• Short task:
Pick out every line below that contains the string "kern" and copy each one. Matching is case-sensitive.

═══ Record extracts

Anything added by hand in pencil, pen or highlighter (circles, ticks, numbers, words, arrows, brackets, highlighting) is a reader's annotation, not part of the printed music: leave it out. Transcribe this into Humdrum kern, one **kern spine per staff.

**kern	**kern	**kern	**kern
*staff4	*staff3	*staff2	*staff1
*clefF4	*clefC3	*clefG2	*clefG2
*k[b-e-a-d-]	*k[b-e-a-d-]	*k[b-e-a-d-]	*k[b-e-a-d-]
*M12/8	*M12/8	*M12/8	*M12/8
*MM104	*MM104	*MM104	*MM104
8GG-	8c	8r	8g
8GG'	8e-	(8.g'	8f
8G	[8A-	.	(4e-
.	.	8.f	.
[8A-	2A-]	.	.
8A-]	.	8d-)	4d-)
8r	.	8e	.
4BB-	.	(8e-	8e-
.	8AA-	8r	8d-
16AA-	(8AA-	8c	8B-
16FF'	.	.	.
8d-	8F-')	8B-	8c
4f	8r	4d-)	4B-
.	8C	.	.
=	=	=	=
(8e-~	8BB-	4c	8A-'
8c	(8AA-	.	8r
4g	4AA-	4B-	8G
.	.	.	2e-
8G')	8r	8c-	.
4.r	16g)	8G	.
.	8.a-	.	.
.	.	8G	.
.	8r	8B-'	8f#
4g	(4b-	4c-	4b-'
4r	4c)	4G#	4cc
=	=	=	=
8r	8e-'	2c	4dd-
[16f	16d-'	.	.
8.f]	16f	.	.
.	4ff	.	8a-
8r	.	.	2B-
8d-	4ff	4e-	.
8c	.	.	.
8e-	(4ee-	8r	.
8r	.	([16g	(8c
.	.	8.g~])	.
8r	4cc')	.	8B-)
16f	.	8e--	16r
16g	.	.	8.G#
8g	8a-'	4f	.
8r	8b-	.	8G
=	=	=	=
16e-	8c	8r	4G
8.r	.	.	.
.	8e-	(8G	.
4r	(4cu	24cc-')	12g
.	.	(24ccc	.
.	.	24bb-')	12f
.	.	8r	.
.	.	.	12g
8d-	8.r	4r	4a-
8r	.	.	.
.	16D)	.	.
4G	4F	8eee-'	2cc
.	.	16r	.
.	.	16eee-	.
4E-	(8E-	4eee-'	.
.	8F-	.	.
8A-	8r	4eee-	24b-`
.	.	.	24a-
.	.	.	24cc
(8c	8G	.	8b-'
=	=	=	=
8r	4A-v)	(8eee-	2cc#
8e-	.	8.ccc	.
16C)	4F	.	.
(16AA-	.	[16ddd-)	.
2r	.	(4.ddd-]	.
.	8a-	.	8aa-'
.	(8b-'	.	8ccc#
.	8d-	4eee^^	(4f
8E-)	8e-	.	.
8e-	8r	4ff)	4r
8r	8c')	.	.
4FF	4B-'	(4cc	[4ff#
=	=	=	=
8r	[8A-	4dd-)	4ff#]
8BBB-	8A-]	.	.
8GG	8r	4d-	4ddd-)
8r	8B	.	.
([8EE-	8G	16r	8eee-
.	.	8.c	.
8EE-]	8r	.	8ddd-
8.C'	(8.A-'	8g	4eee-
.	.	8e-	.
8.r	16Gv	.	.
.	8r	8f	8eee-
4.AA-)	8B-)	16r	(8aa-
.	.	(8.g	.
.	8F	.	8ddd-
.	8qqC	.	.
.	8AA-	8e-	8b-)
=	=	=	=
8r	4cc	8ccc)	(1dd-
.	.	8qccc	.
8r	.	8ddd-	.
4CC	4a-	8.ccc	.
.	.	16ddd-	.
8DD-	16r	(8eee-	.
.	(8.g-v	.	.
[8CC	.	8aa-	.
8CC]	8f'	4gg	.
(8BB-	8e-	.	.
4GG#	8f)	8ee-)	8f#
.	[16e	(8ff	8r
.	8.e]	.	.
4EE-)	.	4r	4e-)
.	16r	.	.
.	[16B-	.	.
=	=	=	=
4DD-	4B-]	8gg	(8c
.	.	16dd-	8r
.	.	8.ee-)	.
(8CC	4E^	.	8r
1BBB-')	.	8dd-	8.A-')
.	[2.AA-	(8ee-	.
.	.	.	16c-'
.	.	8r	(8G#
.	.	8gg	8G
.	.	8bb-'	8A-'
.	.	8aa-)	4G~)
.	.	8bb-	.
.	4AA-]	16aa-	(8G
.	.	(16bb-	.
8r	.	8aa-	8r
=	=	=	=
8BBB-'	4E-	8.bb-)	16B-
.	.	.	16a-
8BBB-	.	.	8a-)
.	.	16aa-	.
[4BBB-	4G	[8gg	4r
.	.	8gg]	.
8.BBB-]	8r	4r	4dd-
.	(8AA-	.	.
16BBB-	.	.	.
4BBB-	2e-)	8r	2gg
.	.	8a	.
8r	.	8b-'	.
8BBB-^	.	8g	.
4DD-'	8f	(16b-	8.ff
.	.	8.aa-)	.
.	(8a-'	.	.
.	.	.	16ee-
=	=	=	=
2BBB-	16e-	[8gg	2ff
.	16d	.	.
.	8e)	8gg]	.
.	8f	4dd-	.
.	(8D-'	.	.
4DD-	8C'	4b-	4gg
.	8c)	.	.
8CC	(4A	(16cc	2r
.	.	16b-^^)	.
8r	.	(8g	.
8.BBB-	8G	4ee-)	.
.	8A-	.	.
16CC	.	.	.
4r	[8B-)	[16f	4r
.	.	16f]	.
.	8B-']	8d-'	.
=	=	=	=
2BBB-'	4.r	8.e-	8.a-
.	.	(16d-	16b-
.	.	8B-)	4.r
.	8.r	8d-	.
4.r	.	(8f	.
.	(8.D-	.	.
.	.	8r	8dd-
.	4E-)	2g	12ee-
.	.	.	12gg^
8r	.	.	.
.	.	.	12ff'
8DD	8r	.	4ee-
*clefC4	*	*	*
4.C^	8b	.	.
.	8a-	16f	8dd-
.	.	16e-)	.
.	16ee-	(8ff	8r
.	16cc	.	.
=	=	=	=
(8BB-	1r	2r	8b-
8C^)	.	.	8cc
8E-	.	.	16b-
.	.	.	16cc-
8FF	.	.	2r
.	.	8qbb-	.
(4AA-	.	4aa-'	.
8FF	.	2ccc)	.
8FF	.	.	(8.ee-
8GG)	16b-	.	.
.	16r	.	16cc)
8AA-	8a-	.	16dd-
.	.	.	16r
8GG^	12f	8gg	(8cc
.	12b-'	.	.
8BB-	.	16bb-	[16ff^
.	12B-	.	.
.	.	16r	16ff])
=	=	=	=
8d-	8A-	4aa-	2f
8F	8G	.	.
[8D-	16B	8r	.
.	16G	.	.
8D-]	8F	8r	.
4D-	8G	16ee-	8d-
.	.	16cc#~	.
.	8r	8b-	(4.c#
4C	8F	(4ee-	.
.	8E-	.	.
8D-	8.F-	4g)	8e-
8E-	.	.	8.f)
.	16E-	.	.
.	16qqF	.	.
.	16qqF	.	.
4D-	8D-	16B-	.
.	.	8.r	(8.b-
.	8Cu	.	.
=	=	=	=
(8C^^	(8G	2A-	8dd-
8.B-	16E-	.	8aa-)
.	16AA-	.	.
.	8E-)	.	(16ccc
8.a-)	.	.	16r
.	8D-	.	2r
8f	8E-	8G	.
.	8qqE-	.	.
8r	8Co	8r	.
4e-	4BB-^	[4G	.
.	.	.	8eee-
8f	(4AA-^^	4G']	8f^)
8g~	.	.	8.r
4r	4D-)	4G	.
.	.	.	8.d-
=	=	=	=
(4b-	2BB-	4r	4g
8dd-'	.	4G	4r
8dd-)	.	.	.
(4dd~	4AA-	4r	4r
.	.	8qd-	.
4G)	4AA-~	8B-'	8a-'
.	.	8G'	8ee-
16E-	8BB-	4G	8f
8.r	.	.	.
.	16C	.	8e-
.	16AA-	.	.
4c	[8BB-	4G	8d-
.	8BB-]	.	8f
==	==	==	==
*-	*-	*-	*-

══════

• Task result:
Anything added by hand in pencil, pen or highlighter (circles, ticks, numbers, words, arrows, brackets, highlighting) is a reader's annotation, not part of the printed music: leave it out. Transcribe this into Humdrum kern, one **kern spine per staff.
**kern	**kern	**kern	**kern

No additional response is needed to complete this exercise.